Data pulled from a collection:
☆ ☆ ☆ ☆ ☆
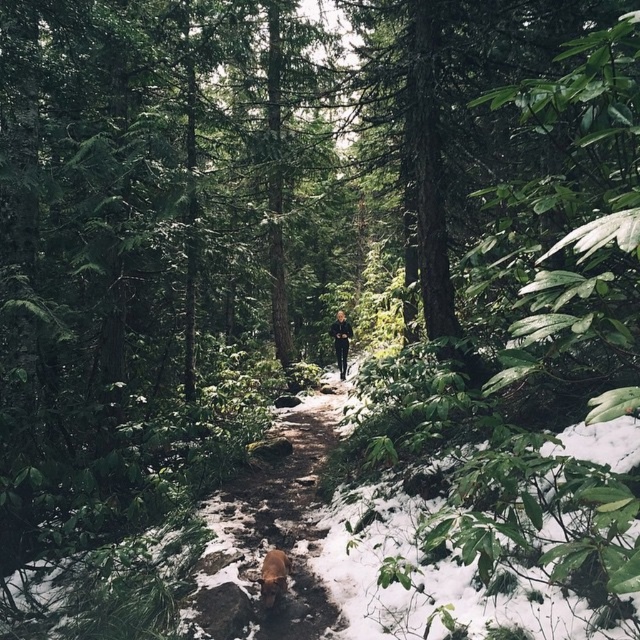
In the scene shown: You are standing at the camera position observing the forest scene. The brown fur dog at center is your companion. To ensure safety, you need to know its exact location. According to the coordinates provided, where is the brown fur dog positioned relative to the trail?

The brown fur dog at center is located at point coordinates 0.903 on the x axis and 0.428 on the y axis, which places it precisely at the center of the trail.

You are a hiker trying to decide whether to bring your dog along for a walk on the narrow trail in the forest. The trail is only wide enough for one person at a time. Given the sizes of the brown fur dog at center and the black matte pants at center, can both the dog and a person walk side by side on the trail?

The brown fur dog at center is smaller than the black matte pants at center. Since the trail is only wide enough for one person at a time, the dog and the person cannot walk side by side because the person requires the full width of the trail.

You are standing at the edge of the forest and see the snowy dirt path at center and the brown fur dog at center. Which object is nearer to you?

The snowy dirt path at center is closer to the viewer than the brown fur dog at center.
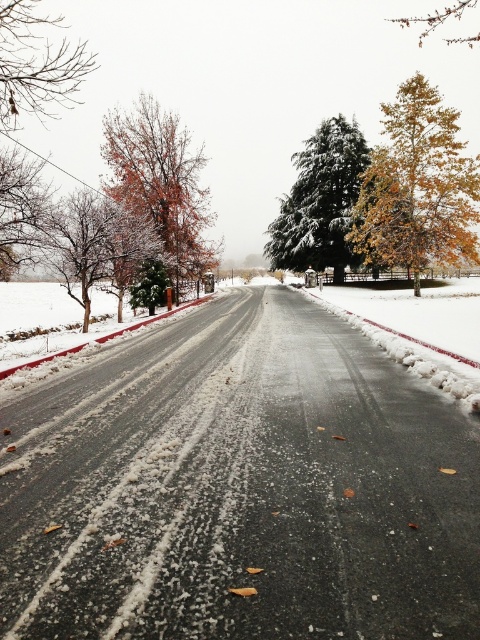
You are a hiker standing at the starting point of the snowy road and see the bare branches at upper left and the bare branches at left in the scene. Which direction should you walk to get closer to both of them at the same time?

Since the bare branches at upper left and bare branches at left are 47.11 meters apart, walking straight ahead along the road would bring you closer to both as they are positioned along the road in the distance.

You are a photographer standing on the snowy road and want to capture both the bare branches at upper left and the bare branches at left in a single photo. Which of the two bare branches groups should you focus on first to ensure both are in frame?

You should focus on the bare branches at left first because the bare branches at upper left is located above it, so by centering the lower one, you can adjust the camera angle to include both.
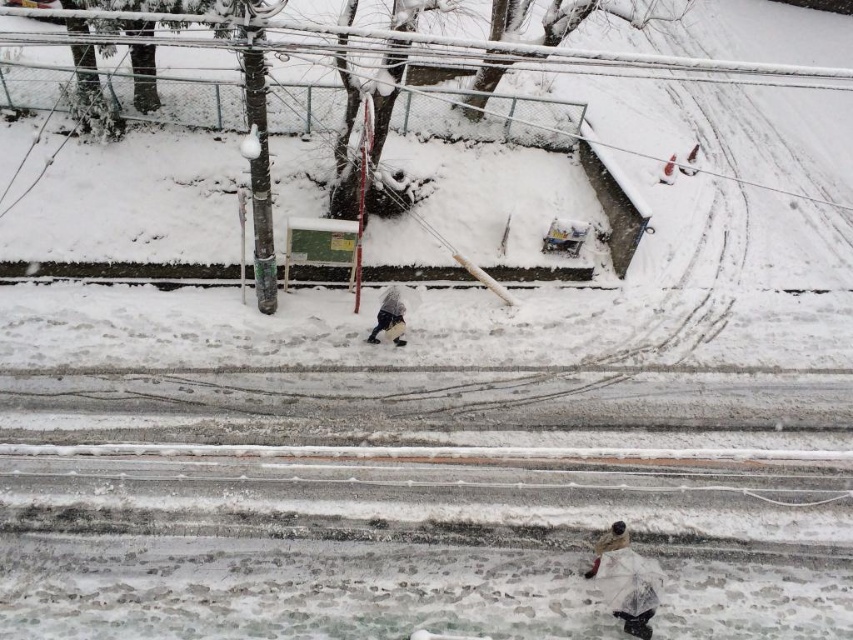
You are standing on a balcony overlooking a snowy street. You notice an object at point (625, 580). What is the object at that location?

The white matte umbrella at lower right is located at point (625, 580).

You are standing on a balcony overlooking the snowy road. You notice a white matte umbrella at lower right. Can you determine if the umbrella is positioned closer to the road or the snowdrift on the sidewalk?

The white matte umbrella at lower right is located at point (625,580), which places it closer to the road than the snowdrift on the sidewalk.

You are standing on a balcony overlooking the snowy road. You see a white matte umbrella at lower right and a dark gray fabric jacket at center. Which object is bigger in size?

The white matte umbrella at lower right is larger in size compared to the dark gray fabric jacket at center according to the description.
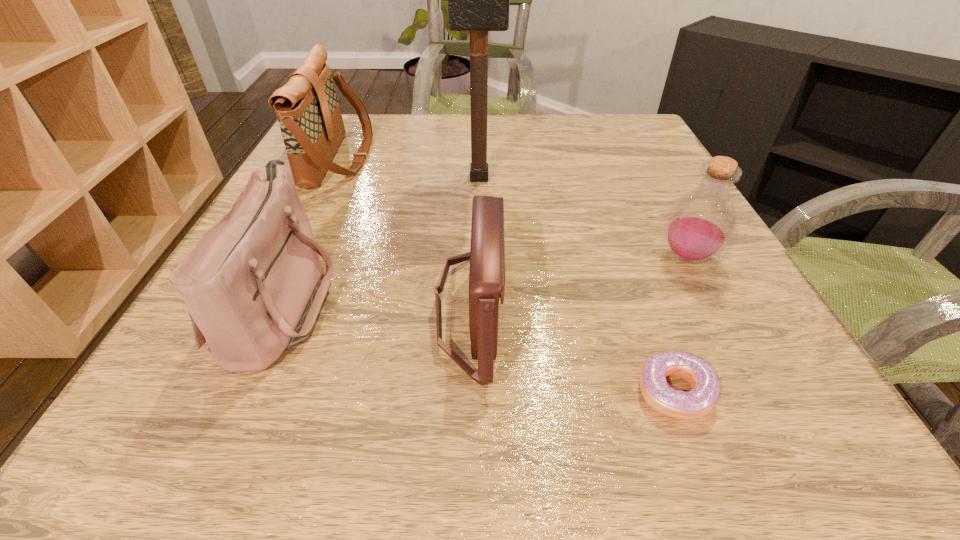
Locate an element on the screen. blank region between the rightmost object and the fifth tallest object is located at coordinates (578, 282).

Locate an element on the screen. The width and height of the screenshot is (960, 540). free space between the rightmost object and the tallest shoulder bag is located at coordinates (514, 207).

Where is `blank region between the mallet and the shortest object`? Image resolution: width=960 pixels, height=540 pixels. blank region between the mallet and the shortest object is located at coordinates (576, 285).

Image resolution: width=960 pixels, height=540 pixels. I want to click on free point between the tallest object and the tallest shoulder bag, so coord(410,168).

Find the location of a particular element. Image resolution: width=960 pixels, height=540 pixels. free point between the farthest shoulder bag and the shortest shoulder bag is located at coordinates (405, 233).

Identify the location of vacant point located between the farthest shoulder bag and the doughnut. (507, 275).

Point out which object is positioned as the fourth nearest to the tallest object. Please provide its 2D coordinates. Your answer should be formatted as a tuple, i.e. [(x, y)], where the tuple contains the x and y coordinates of a point satisfying the conditions above.

[(701, 223)]

In order to click on the closest object to the rightmost object in this screenshot , I will do `click(698, 402)`.

Where is `the second closest shoulder bag to the rightmost shoulder bag`? the second closest shoulder bag to the rightmost shoulder bag is located at coordinates (307, 108).

You are a GUI agent. You are given a task and a screenshot of the screen. Output one action in this format:
    pyautogui.click(x=<x>, y=<y>)
    Task: Click on the closest shoulder bag to the shortest shoulder bag
    
    Given the screenshot: What is the action you would take?
    coord(254,284)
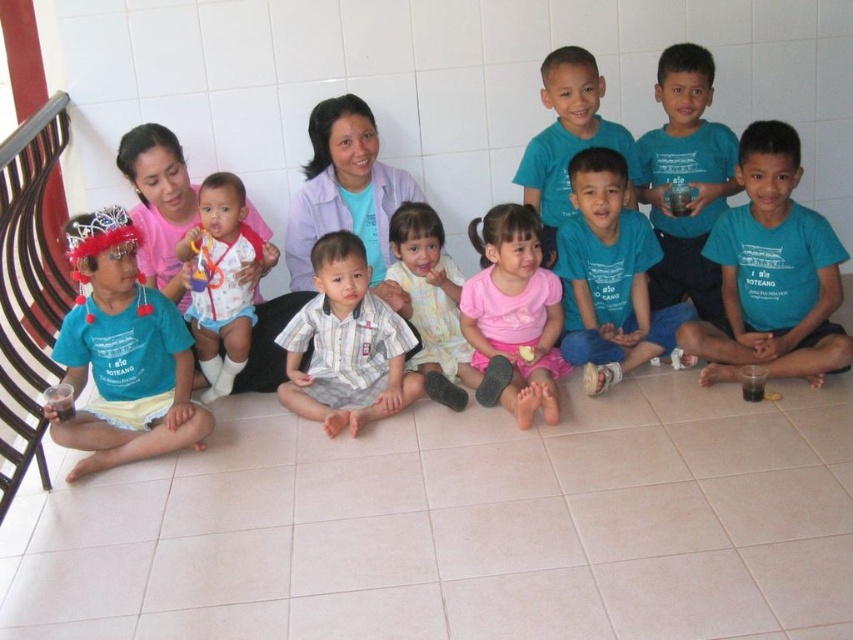
Question: Based on their relative distances, which object is nearer to the blue cotton shirt at center?

Choices:
 (A) teal matte shirt at center
 (B) white cloth baby at center
 (C) pink fabric dress at center
 (D) striped cotton shirt at center

Answer: (C)

Question: Estimate the real-world distances between objects in this image. Which object is closer to the blue cotton shirt at center?

Choices:
 (A) matte blue shirt at left
 (B) matte blue shirt at center
 (C) white cloth baby at center
 (D) striped cotton shirt at center

Answer: (B)

Question: Does striped cotton shirt at center appear under matte blue shirt at center?

Choices:
 (A) no
 (B) yes

Answer: (B)

Question: Can you confirm if striped cotton shirt at center is wider than teal matte shirt at center?

Choices:
 (A) no
 (B) yes

Answer: (B)

Question: Which point is farther to the camera?

Choices:
 (A) blue cotton shirt at right
 (B) matte blue shirt at left

Answer: (A)

Question: Does matte blue shirt at left lie in front of matte blue shirt at center?

Choices:
 (A) yes
 (B) no

Answer: (A)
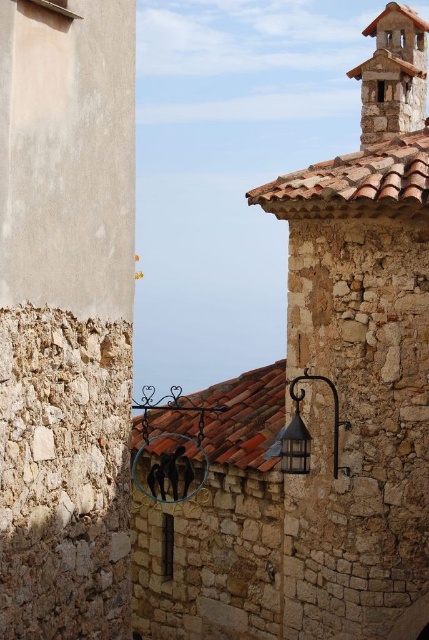
You are an architect designing a new lighting system for the stone building. You need to place a new lantern that is exactly the same size as the existing matte black lantern at center. Where should you position the new lantern so that it does not exceed the width of the stone bell tower at upper right?

The stone bell tower at upper right is wider than the matte black lantern at center. Therefore, placing the new lantern anywhere within the width of the stone bell tower at upper right will ensure it does not exceed its width.

You are standing in front of a rustic stone building. You see a brown tile roof at center and a matte black lantern at center. Which object is positioned to the left?

The brown tile roof at center is to the left of the matte black lantern at center.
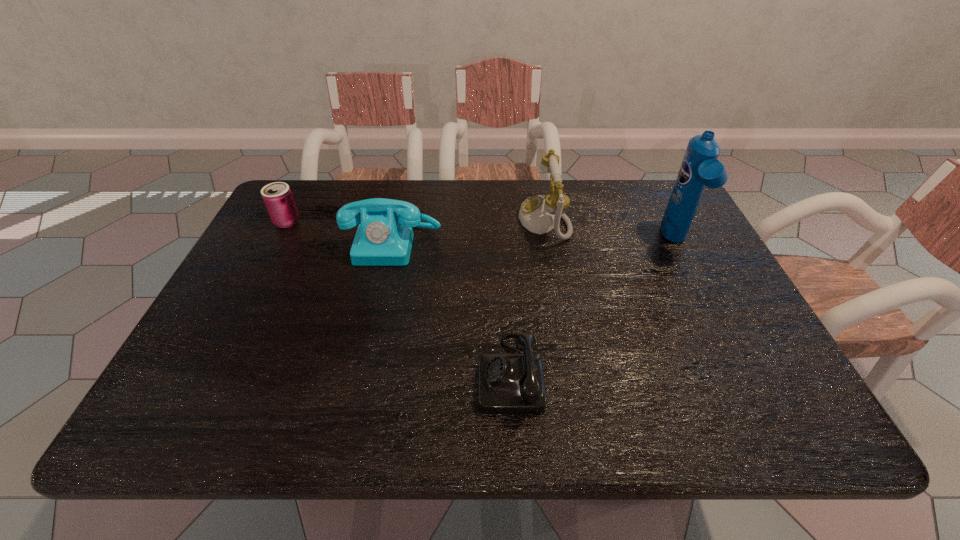
This screenshot has height=540, width=960. Identify the location of free spot at the near right corner of the desktop. (754, 404).

At what (x,y) coordinates should I click in order to perform the action: click on blank region between the tallest object and the second shortest telephone. Please return your answer as a coordinate pair (x, y). Image resolution: width=960 pixels, height=540 pixels. Looking at the image, I should click on (535, 242).

What are the coordinates of `unoccupied position between the nearest telephone and the tallest object` in the screenshot? It's located at (593, 307).

I want to click on empty space that is in between the leftmost telephone and the nearest telephone, so click(451, 308).

This screenshot has height=540, width=960. Find the location of `free space between the tallest object and the nearest object`. free space between the tallest object and the nearest object is located at coordinates (593, 307).

Where is `free space between the shampoo and the second object from left to right`? free space between the shampoo and the second object from left to right is located at coordinates (535, 242).

Where is `free spot between the leftmost object and the second shortest telephone`? This screenshot has height=540, width=960. free spot between the leftmost object and the second shortest telephone is located at coordinates (340, 233).

Locate an element on the screen. The image size is (960, 540). blank region between the tallest telephone and the second object from left to right is located at coordinates (468, 232).

Find the location of `free area in between the second tallest object and the third shortest object`. free area in between the second tallest object and the third shortest object is located at coordinates (468, 232).

Locate an element on the screen. This screenshot has height=540, width=960. free point between the second tallest telephone and the rightmost object is located at coordinates (535, 242).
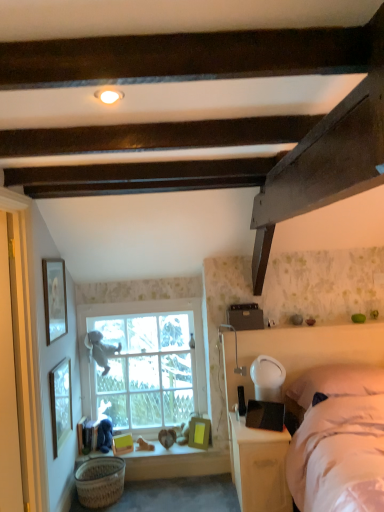
Question: Is woven brown basket at lower left wider or thinner than matte white picture frame at upper left, the first picture frame positioned from the left?

Choices:
 (A) wide
 (B) thin

Answer: (A)

Question: From the image's perspective, is woven brown basket at lower left above or below matte white picture frame at upper left, which is the fifth picture frame from right to left?

Choices:
 (A) below
 (B) above

Answer: (A)

Question: Which object is the closest to the matte white picture frame at upper left, which is the fifth picture frame from right to left?

Choices:
 (A) matte gold picture frame at lower center, which appears as the third picture frame when viewed from the top
 (B) woven brown basket at lower left
 (C) velvety blue teddy bear at lower left, which ranks as the second person in top-to-bottom order
 (D) white soft pillow at right
 (E) gray plush toy at window, positioned as the first person in top-to-bottom order

Answer: (E)

Question: Based on their relative distances, which object is nearer to the wooden window sill at lower center?

Choices:
 (A) velvety blue teddy bear at lower left, which ranks as the second person in top-to-bottom order
 (B) woven brown basket at lower left
 (C) white soft pillow at right
 (D) gray plush toy at window, positioned as the first person in top-to-bottom order
 (E) matte gold picture frame at lower center, the 5th picture frame in the left-to-right sequence

Answer: (E)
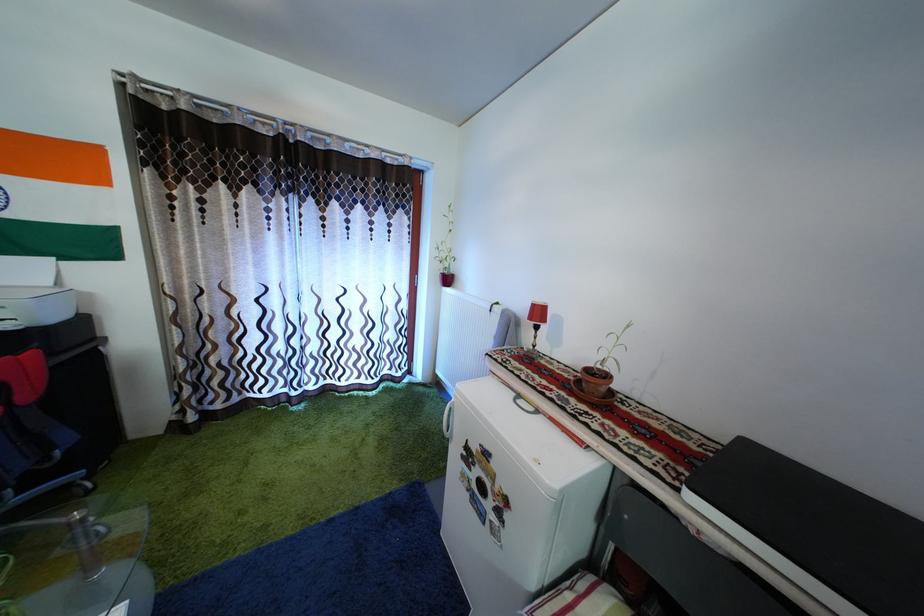
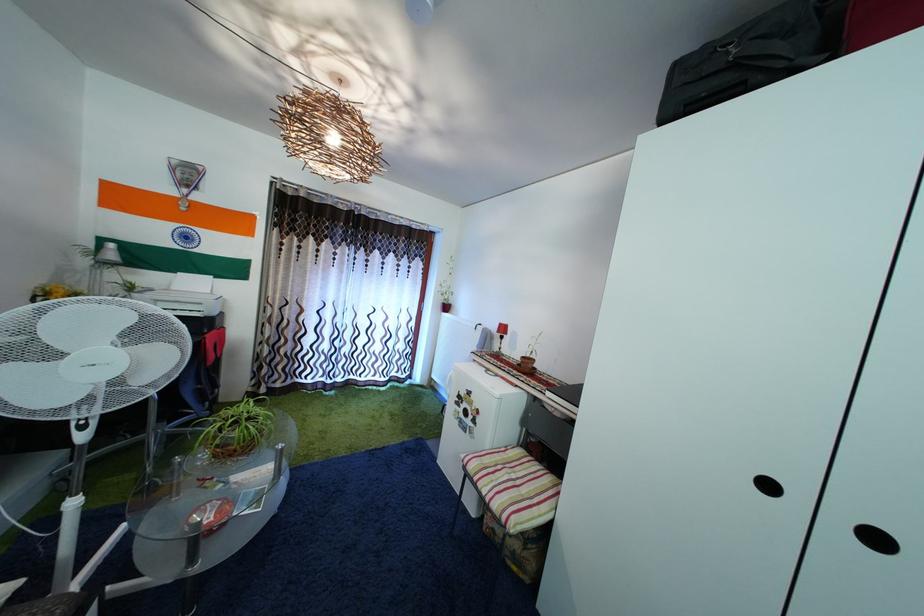
Question: What movement of the cameraman would produce the second image?

Choices:
 (A) Left
 (B) Right
 (C) Forward
 (D) Backward

Answer: (D)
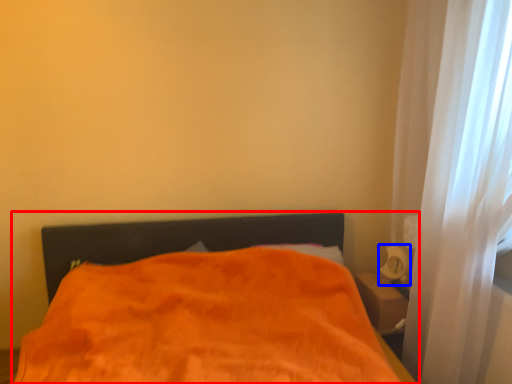
Question: Which object is closer to the camera taking this photo, bed (highlighted by a red box) or table lamp (highlighted by a blue box)?

Choices:
 (A) bed
 (B) table lamp

Answer: (A)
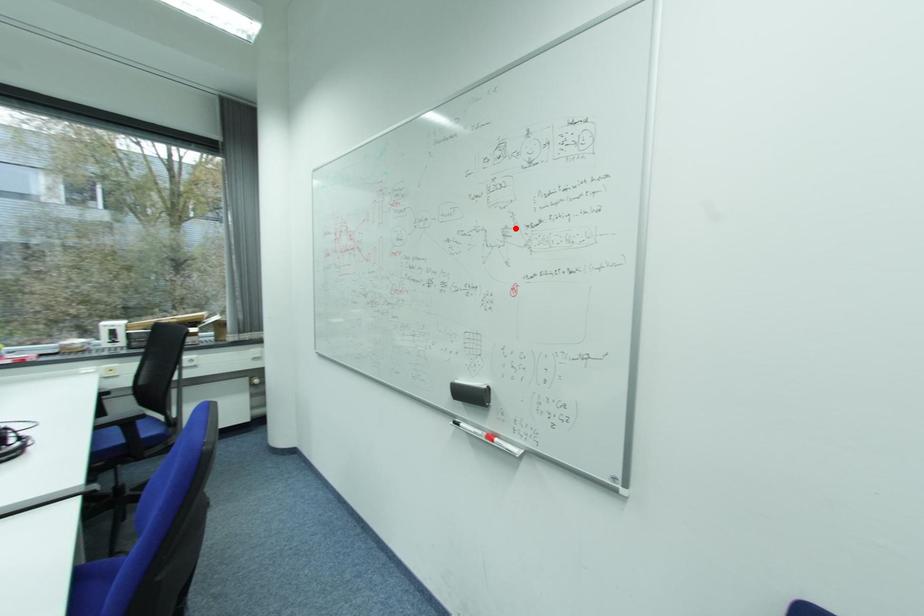
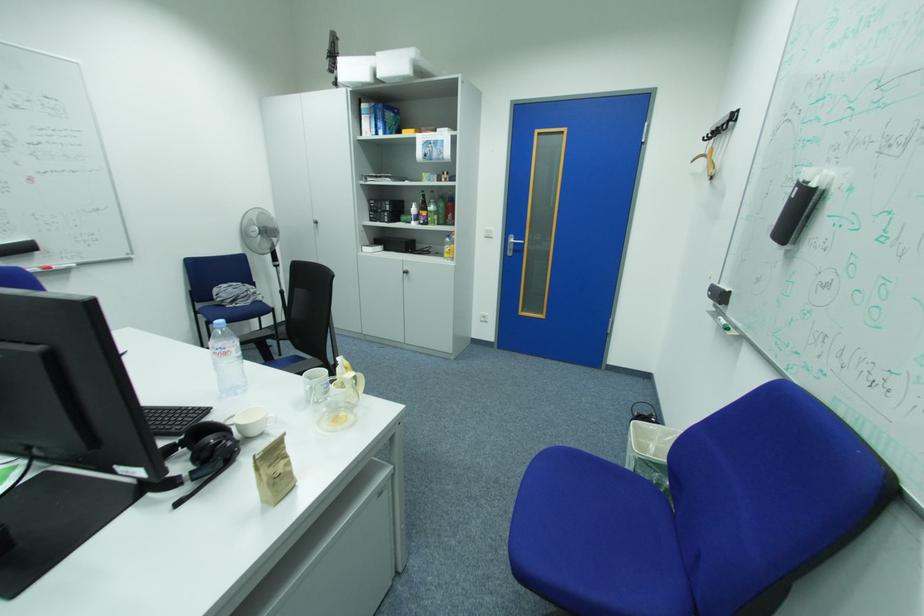
The point at the highlighted location is marked in the first image. Where is the corresponding point in the second image?

(14, 140)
☆ ☆ ☆ ☆ ☆
* [JOB] Starting at the line that contains "The point at" and ending at the end of the records, write those lines again with "corresponding" switched to "matching" and everything else left unchanged.

* [SOLUTION TO THIS EXERCISE]
The point at the highlighted location is marked in the first image. Where is the matching point in the second image?

(14, 140)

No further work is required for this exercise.